Content starts

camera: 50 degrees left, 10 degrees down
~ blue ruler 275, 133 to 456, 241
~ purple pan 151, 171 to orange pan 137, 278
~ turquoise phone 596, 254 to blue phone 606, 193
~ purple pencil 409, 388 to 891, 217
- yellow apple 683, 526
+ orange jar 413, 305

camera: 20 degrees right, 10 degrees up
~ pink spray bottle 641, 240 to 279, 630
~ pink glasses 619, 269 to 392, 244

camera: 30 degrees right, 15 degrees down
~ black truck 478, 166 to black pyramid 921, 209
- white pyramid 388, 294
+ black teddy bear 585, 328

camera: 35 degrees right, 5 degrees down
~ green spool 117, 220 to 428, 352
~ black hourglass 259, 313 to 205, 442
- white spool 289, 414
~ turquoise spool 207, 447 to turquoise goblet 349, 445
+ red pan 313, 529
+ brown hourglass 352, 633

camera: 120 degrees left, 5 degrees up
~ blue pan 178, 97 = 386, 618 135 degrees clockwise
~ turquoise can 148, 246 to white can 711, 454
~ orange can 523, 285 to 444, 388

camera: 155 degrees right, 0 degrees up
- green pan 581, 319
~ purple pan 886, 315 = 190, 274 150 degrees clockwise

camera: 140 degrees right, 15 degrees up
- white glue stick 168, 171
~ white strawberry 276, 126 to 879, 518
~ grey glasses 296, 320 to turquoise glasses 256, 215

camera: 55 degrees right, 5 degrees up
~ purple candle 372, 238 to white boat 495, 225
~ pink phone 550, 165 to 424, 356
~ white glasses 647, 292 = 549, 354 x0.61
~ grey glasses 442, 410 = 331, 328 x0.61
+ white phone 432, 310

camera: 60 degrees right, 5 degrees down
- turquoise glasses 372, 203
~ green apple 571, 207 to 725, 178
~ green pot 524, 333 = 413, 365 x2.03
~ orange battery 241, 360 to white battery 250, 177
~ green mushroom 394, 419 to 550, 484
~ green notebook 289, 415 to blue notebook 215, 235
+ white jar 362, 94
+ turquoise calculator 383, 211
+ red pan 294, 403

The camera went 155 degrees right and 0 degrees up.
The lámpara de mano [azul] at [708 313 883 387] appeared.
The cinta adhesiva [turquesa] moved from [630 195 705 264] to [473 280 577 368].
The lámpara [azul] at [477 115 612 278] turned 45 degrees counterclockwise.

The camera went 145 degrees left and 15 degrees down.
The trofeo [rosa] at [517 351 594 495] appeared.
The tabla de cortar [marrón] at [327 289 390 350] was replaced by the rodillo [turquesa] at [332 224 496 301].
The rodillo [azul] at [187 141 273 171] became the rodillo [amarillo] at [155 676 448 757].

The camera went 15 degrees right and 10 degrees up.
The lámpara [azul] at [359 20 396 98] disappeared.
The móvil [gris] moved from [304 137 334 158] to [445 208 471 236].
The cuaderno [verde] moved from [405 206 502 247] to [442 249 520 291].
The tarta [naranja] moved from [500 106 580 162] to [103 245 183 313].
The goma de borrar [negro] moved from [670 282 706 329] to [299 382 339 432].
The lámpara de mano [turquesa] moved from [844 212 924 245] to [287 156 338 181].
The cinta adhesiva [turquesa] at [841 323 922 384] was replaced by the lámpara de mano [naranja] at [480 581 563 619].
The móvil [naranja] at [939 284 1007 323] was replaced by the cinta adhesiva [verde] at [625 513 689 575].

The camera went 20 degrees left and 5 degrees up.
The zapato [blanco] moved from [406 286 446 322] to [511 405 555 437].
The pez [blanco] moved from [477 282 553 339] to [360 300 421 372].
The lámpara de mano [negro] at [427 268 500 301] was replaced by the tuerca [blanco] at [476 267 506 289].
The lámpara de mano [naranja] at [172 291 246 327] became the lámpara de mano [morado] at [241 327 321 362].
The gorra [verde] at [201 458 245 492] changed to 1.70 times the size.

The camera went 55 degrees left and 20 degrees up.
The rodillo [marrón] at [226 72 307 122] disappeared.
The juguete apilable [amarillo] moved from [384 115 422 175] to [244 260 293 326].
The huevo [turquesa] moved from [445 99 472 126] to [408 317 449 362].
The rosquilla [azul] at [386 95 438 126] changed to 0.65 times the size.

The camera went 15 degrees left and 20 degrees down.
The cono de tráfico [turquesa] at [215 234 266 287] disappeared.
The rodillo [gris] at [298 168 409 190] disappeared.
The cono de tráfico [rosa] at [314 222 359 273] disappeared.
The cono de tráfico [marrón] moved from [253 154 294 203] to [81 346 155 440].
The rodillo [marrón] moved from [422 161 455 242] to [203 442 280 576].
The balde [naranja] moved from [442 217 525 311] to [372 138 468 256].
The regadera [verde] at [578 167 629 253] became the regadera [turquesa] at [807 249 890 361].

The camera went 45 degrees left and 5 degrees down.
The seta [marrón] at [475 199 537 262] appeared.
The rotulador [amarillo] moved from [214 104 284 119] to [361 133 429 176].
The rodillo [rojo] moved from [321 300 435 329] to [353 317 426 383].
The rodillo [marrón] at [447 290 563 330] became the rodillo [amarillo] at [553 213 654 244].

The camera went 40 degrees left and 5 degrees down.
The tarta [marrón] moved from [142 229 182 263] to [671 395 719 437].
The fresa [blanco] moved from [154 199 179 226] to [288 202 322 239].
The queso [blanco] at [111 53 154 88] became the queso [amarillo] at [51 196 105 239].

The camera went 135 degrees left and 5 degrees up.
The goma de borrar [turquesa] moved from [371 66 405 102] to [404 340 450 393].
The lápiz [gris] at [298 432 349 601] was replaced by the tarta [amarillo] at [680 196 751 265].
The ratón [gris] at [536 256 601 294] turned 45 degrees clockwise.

Content ends

■ **Your instructions**:
Transcribe the records in full, so that each line reads exactly as before.

■ **Answer area**:
camera: 50 degrees left, 10 degrees down
~ blue ruler 275, 133 to 456, 241
~ purple pan 151, 171 to orange pan 137, 278
~ turquoise phone 596, 254 to blue phone 606, 193
~ purple pencil 409, 388 to 891, 217
- yellow apple 683, 526
+ orange jar 413, 305

camera: 20 degrees right, 10 degrees up
~ pink spray bottle 641, 240 to 279, 630
~ pink glasses 619, 269 to 392, 244

camera: 30 degrees right, 15 degrees down
~ black truck 478, 166 to black pyramid 921, 209
- white pyramid 388, 294
+ black teddy bear 585, 328

camera: 35 degrees right, 5 degrees down
~ green spool 117, 220 to 428, 352
~ black hourglass 259, 313 to 205, 442
- white spool 289, 414
~ turquoise spool 207, 447 to turquoise goblet 349, 445
+ red pan 313, 529
+ brown hourglass 352, 633

camera: 120 degrees left, 5 degrees up
~ blue pan 178, 97 = 386, 618 135 degrees clockwise
~ turquoise can 148, 246 to white can 711, 454
~ orange can 523, 285 to 444, 388

camera: 155 degrees right, 0 degrees up
- green pan 581, 319
~ purple pan 886, 315 = 190, 274 150 degrees clockwise

camera: 140 degrees right, 15 degrees up
- white glue stick 168, 171
~ white strawberry 276, 126 to 879, 518
~ grey glasses 296, 320 to turquoise glasses 256, 215

camera: 55 degrees right, 5 degrees up
~ purple candle 372, 238 to white boat 495, 225
~ pink phone 550, 165 to 424, 356
~ white glasses 647, 292 = 549, 354 x0.61
~ grey glasses 442, 410 = 331, 328 x0.61
+ white phone 432, 310

camera: 60 degrees right, 5 degrees down
- turquoise glasses 372, 203
~ green apple 571, 207 to 725, 178
~ green pot 524, 333 = 413, 365 x2.03
~ orange battery 241, 360 to white battery 250, 177
~ green mushroom 394, 419 to 550, 484
~ green notebook 289, 415 to blue notebook 215, 235
+ white jar 362, 94
+ turquoise calculator 383, 211
+ red pan 294, 403

The camera went 155 degrees right and 0 degrees up.
The lámpara de mano [azul] at [708 313 883 387] appeared.
The cinta adhesiva [turquesa] moved from [630 195 705 264] to [473 280 577 368].
The lámpara [azul] at [477 115 612 278] turned 45 degrees counterclockwise.

The camera went 145 degrees left and 15 degrees down.
The trofeo [rosa] at [517 351 594 495] appeared.
The tabla de cortar [marrón] at [327 289 390 350] was replaced by the rodillo [turquesa] at [332 224 496 301].
The rodillo [azul] at [187 141 273 171] became the rodillo [amarillo] at [155 676 448 757].

The camera went 15 degrees right and 10 degrees up.
The lámpara [azul] at [359 20 396 98] disappeared.
The móvil [gris] moved from [304 137 334 158] to [445 208 471 236].
The cuaderno [verde] moved from [405 206 502 247] to [442 249 520 291].
The tarta [naranja] moved from [500 106 580 162] to [103 245 183 313].
The goma de borrar [negro] moved from [670 282 706 329] to [299 382 339 432].
The lámpara de mano [turquesa] moved from [844 212 924 245] to [287 156 338 181].
The cinta adhesiva [turquesa] at [841 323 922 384] was replaced by the lámpara de mano [naranja] at [480 581 563 619].
The móvil [naranja] at [939 284 1007 323] was replaced by the cinta adhesiva [verde] at [625 513 689 575].

The camera went 20 degrees left and 5 degrees up.
The zapato [blanco] moved from [406 286 446 322] to [511 405 555 437].
The pez [blanco] moved from [477 282 553 339] to [360 300 421 372].
The lámpara de mano [negro] at [427 268 500 301] was replaced by the tuerca [blanco] at [476 267 506 289].
The lámpara de mano [naranja] at [172 291 246 327] became the lámpara de mano [morado] at [241 327 321 362].
The gorra [verde] at [201 458 245 492] changed to 1.70 times the size.

The camera went 55 degrees left and 20 degrees up.
The rodillo [marrón] at [226 72 307 122] disappeared.
The juguete apilable [amarillo] moved from [384 115 422 175] to [244 260 293 326].
The huevo [turquesa] moved from [445 99 472 126] to [408 317 449 362].
The rosquilla [azul] at [386 95 438 126] changed to 0.65 times the size.

The camera went 15 degrees left and 20 degrees down.
The cono de tráfico [turquesa] at [215 234 266 287] disappeared.
The rodillo [gris] at [298 168 409 190] disappeared.
The cono de tráfico [rosa] at [314 222 359 273] disappeared.
The cono de tráfico [marrón] moved from [253 154 294 203] to [81 346 155 440].
The rodillo [marrón] moved from [422 161 455 242] to [203 442 280 576].
The balde [naranja] moved from [442 217 525 311] to [372 138 468 256].
The regadera [verde] at [578 167 629 253] became the regadera [turquesa] at [807 249 890 361].

The camera went 45 degrees left and 5 degrees down.
The seta [marrón] at [475 199 537 262] appeared.
The rotulador [amarillo] moved from [214 104 284 119] to [361 133 429 176].
The rodillo [rojo] moved from [321 300 435 329] to [353 317 426 383].
The rodillo [marrón] at [447 290 563 330] became the rodillo [amarillo] at [553 213 654 244].

The camera went 40 degrees left and 5 degrees down.
The tarta [marrón] moved from [142 229 182 263] to [671 395 719 437].
The fresa [blanco] moved from [154 199 179 226] to [288 202 322 239].
The queso [blanco] at [111 53 154 88] became the queso [amarillo] at [51 196 105 239].

The camera went 135 degrees left and 5 degrees up.
The goma de borrar [turquesa] moved from [371 66 405 102] to [404 340 450 393].
The lápiz [gris] at [298 432 349 601] was replaced by the tarta [amarillo] at [680 196 751 265].
The ratón [gris] at [536 256 601 294] turned 45 degrees clockwise.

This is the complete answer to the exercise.